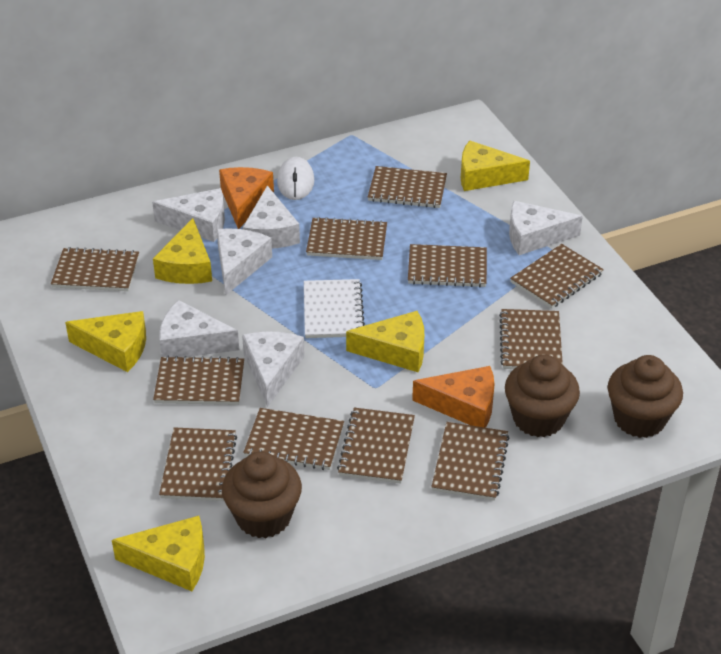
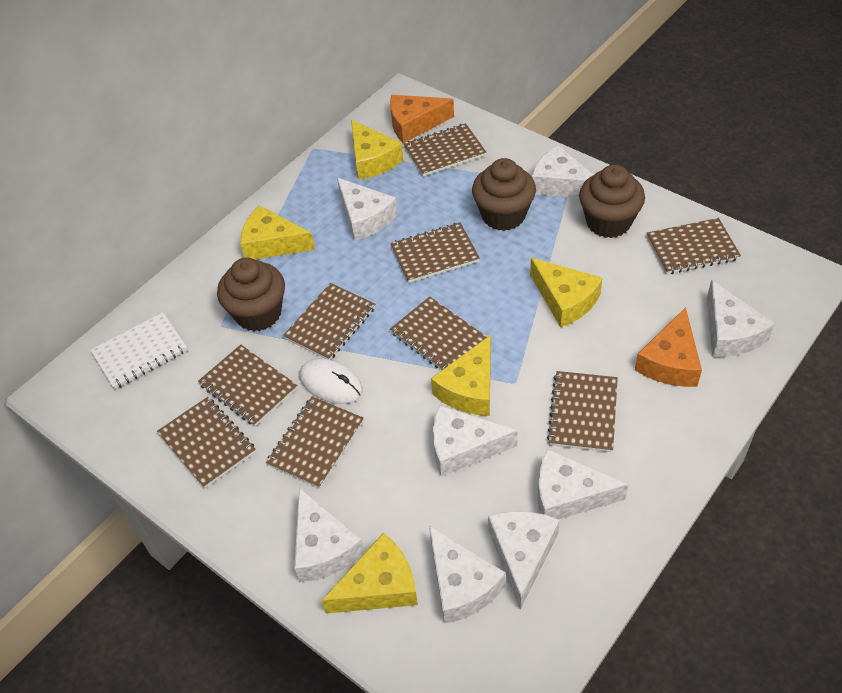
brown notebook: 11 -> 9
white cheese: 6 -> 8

...

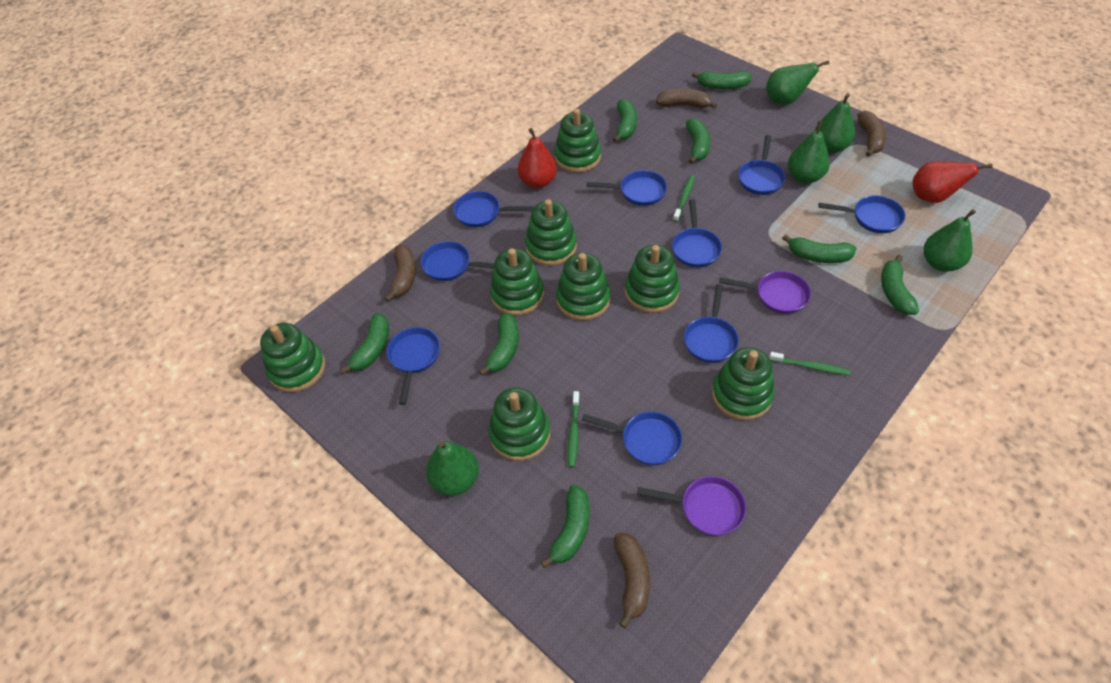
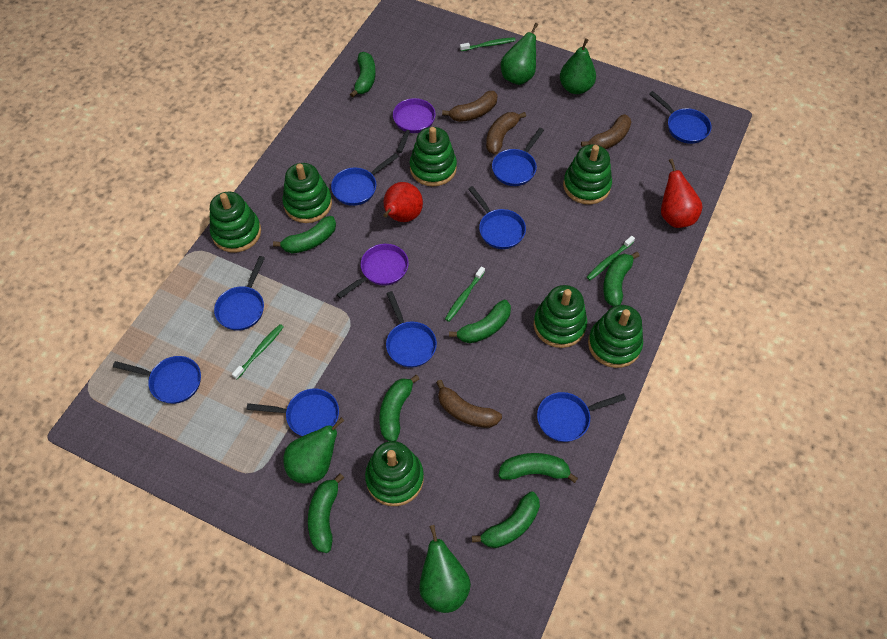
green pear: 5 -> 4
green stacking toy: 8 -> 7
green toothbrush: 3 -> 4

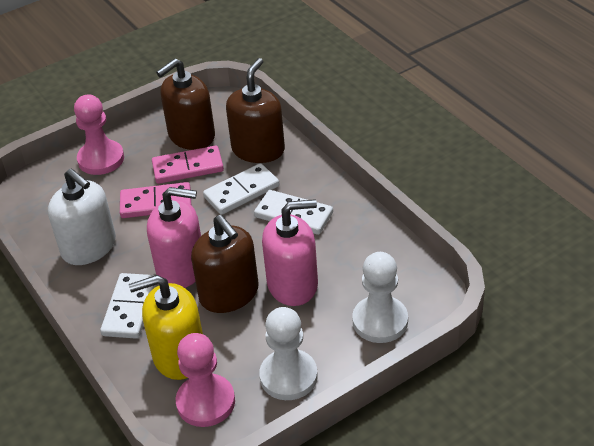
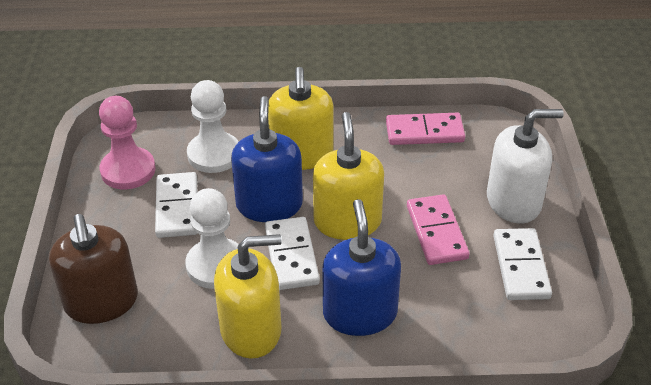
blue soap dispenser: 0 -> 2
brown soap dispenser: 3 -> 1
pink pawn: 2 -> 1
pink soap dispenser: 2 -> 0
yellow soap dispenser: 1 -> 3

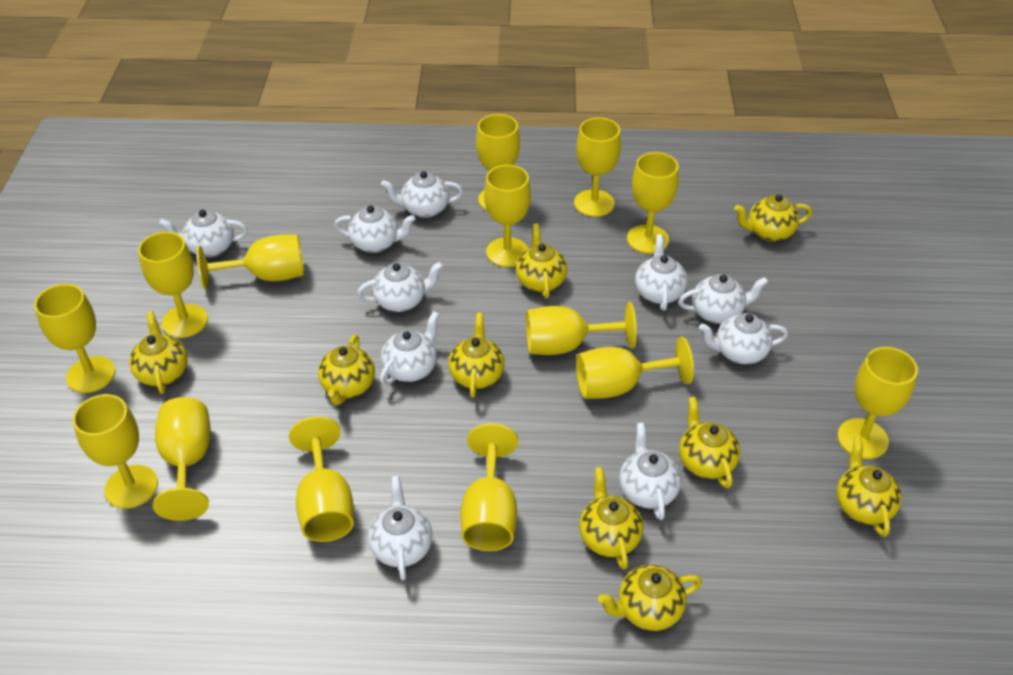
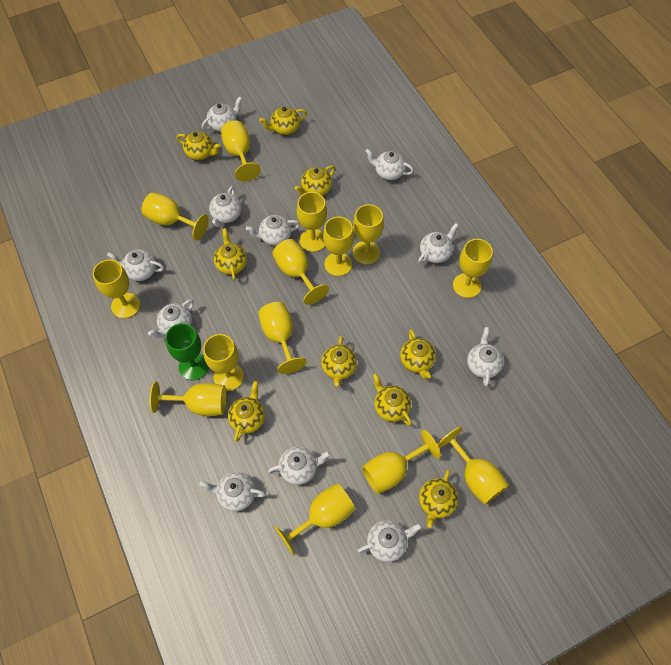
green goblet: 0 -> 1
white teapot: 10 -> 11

● YOUR OBJECTIVE: Transcribe, word for word, the lines of the listing above from the one that contains "pink pawn: 2 -> 1" through the one that contains "white teapot: 10 -> 11", keeping both ends and dropping the pictures.

● RESULT OF THE TASK:
pink pawn: 2 -> 1
pink soap dispenser: 2 -> 0
yellow soap dispenser: 1 -> 3

green goblet: 0 -> 1
white teapot: 10 -> 11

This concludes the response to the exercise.